- PROBLEM TO SOLVE
Make an exact copy of the entries below, with all images left out.

- SUPPLIED INFORMATION
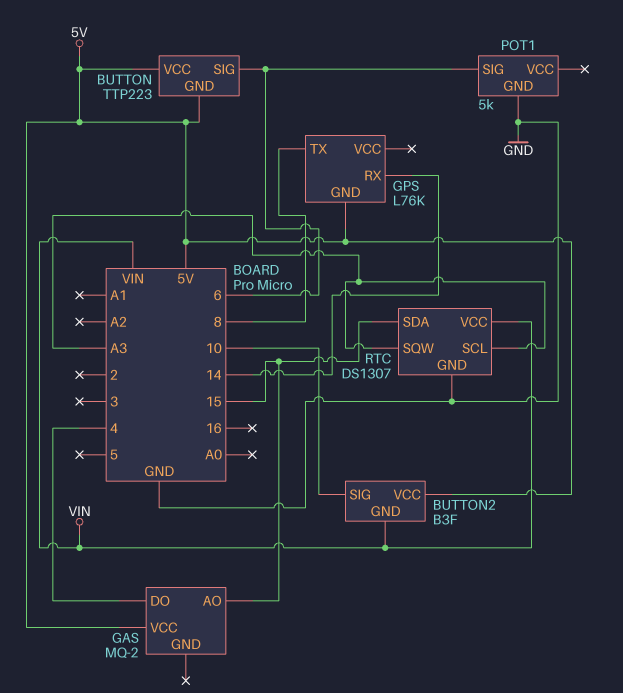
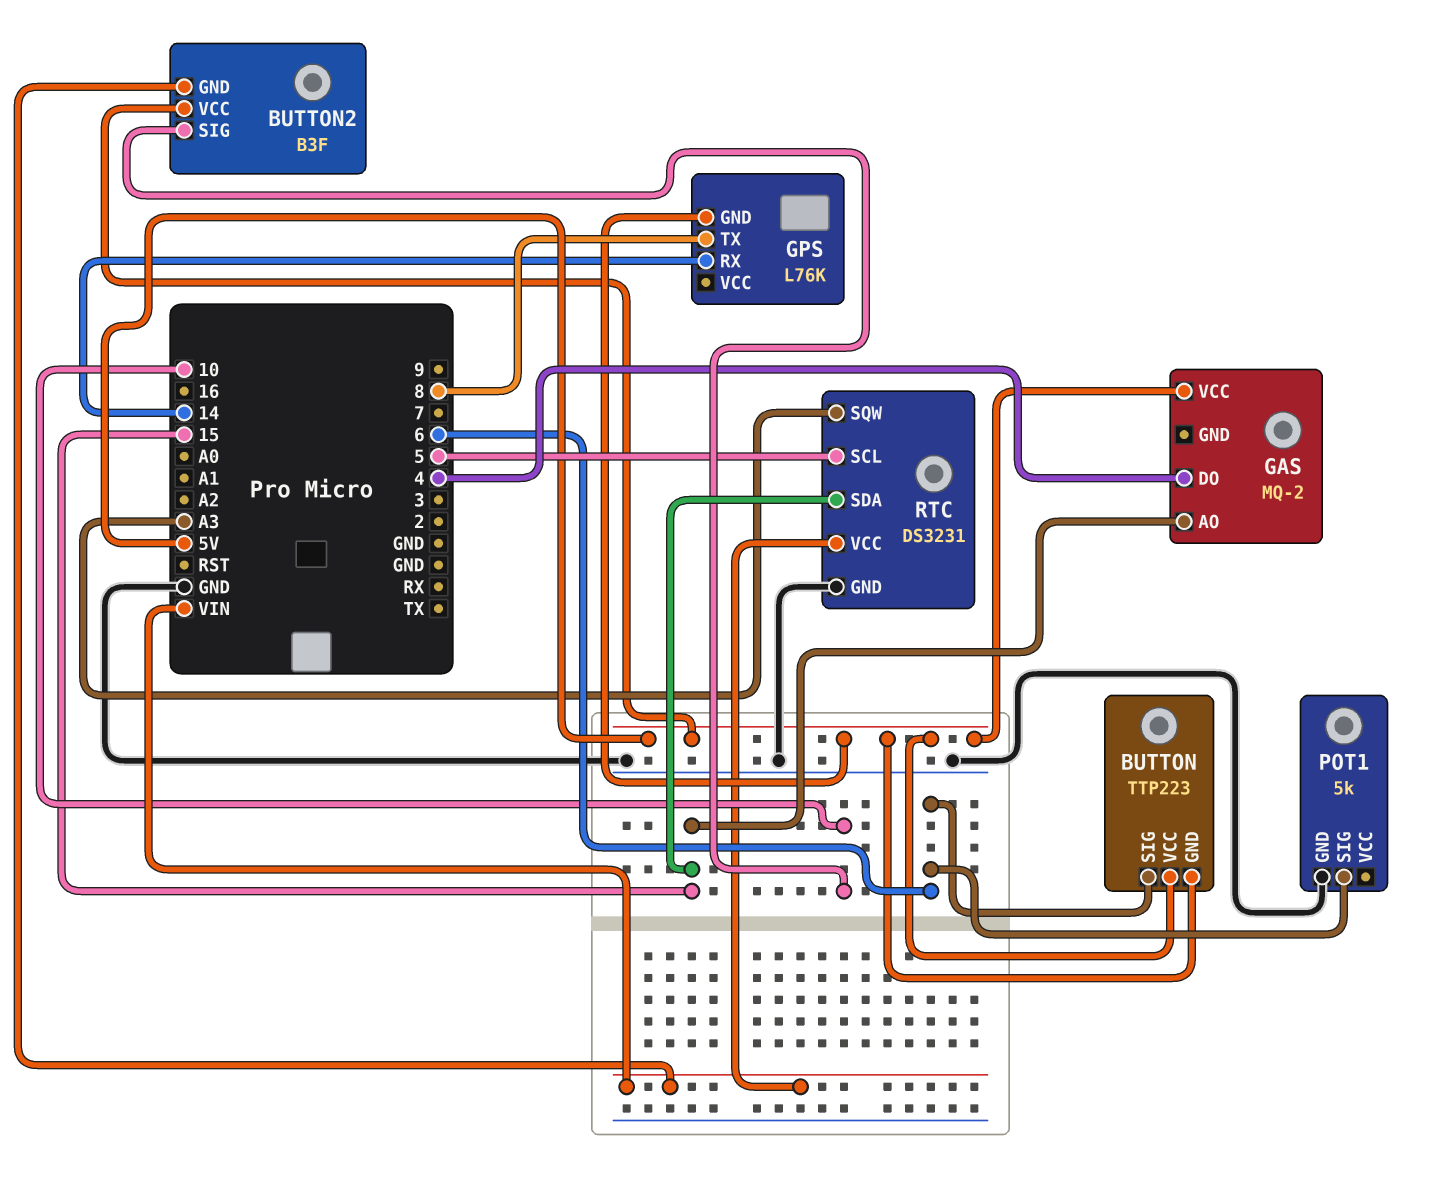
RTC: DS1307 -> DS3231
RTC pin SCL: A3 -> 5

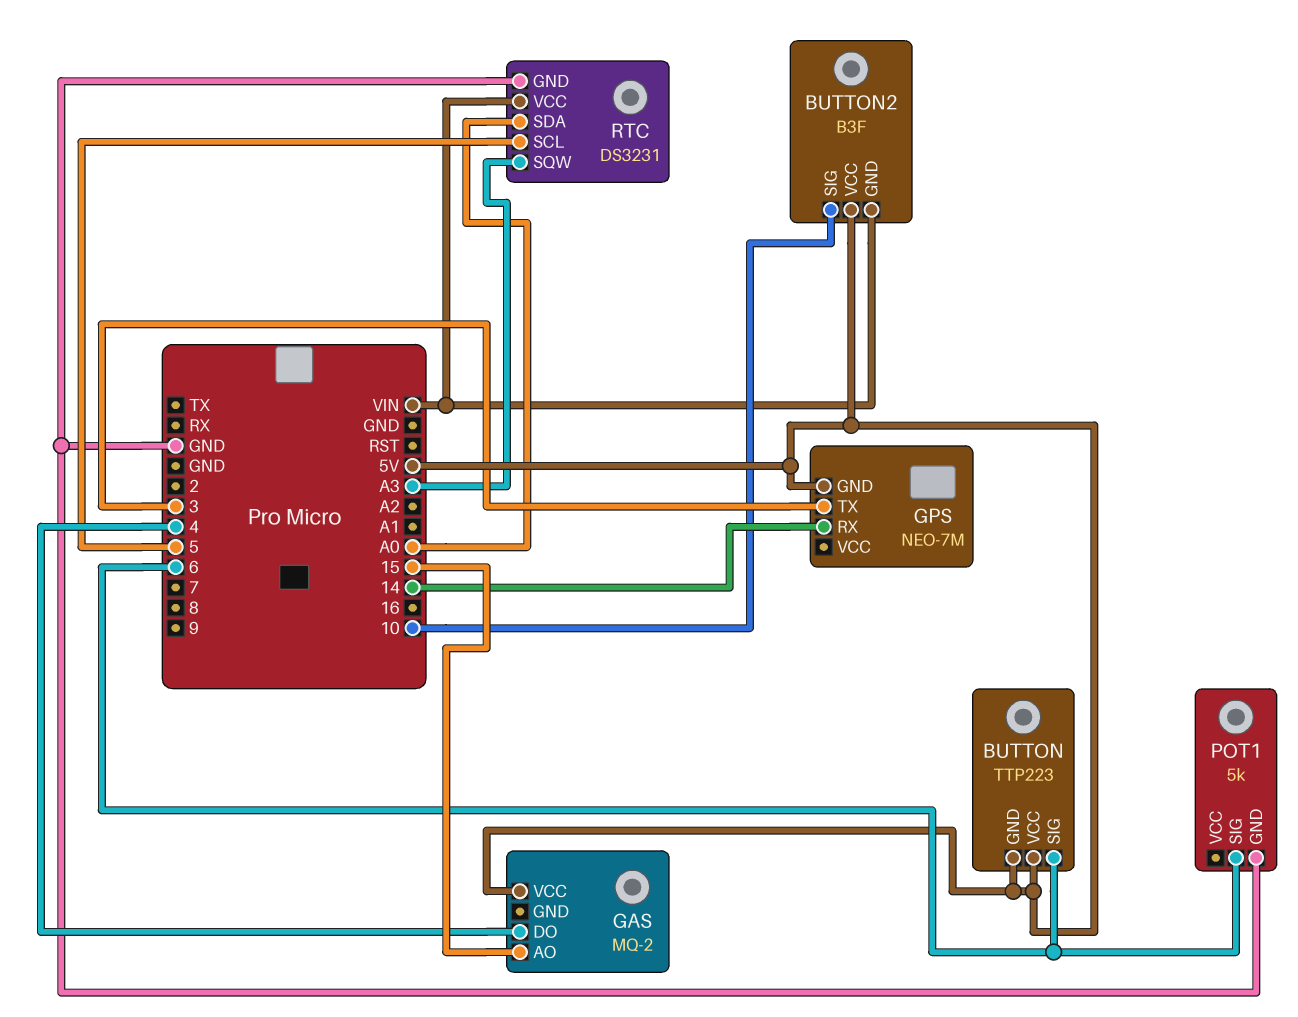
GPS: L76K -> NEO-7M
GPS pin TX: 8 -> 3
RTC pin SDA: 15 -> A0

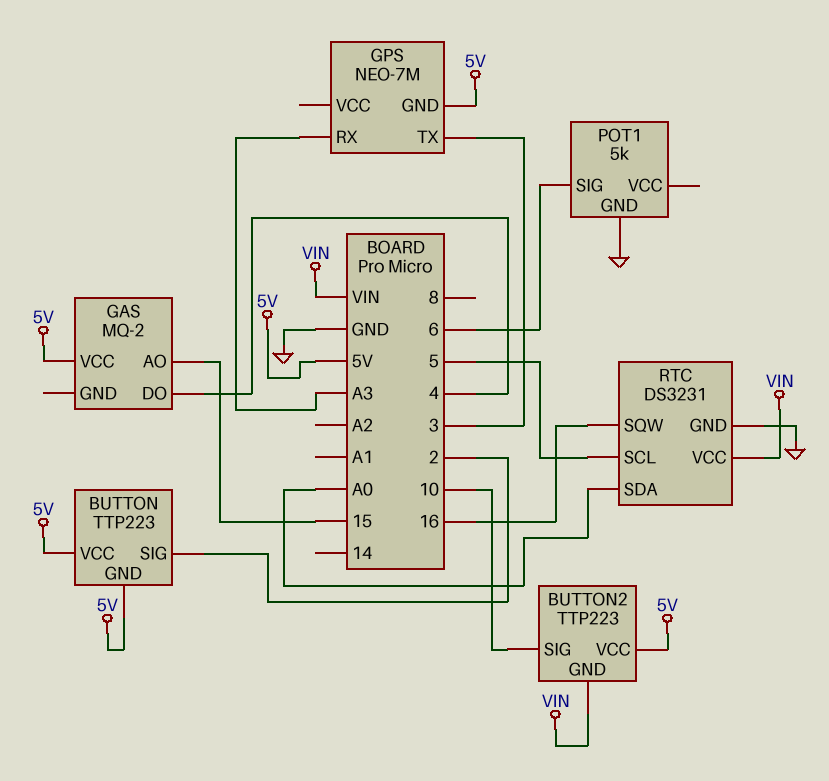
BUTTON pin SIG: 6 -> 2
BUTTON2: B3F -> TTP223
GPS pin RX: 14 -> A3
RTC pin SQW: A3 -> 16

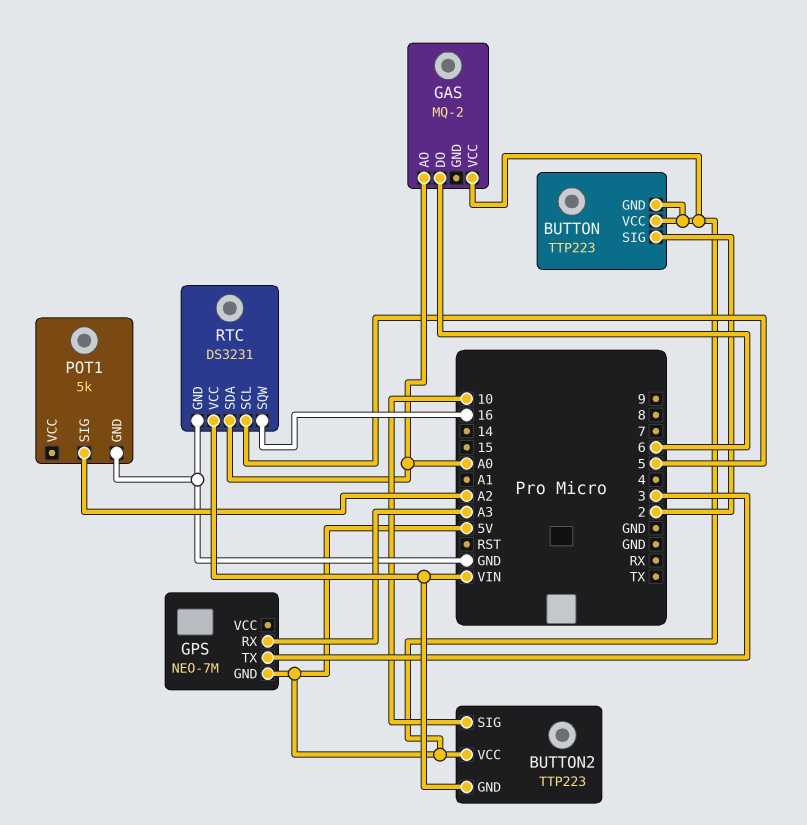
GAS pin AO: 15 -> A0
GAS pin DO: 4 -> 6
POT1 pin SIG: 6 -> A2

- SOLUTION FOR THIS PROBLEM
RTC: DS1307 -> DS3231
RTC pin SCL: A3 -> 5

GPS: L76K -> NEO-7M
GPS pin TX: 8 -> 3
RTC pin SDA: 15 -> A0

BUTTON pin SIG: 6 -> 2
BUTTON2: B3F -> TTP223
GPS pin RX: 14 -> A3
RTC pin SQW: A3 -> 16

GAS pin AO: 15 -> A0
GAS pin DO: 4 -> 6
POT1 pin SIG: 6 -> A2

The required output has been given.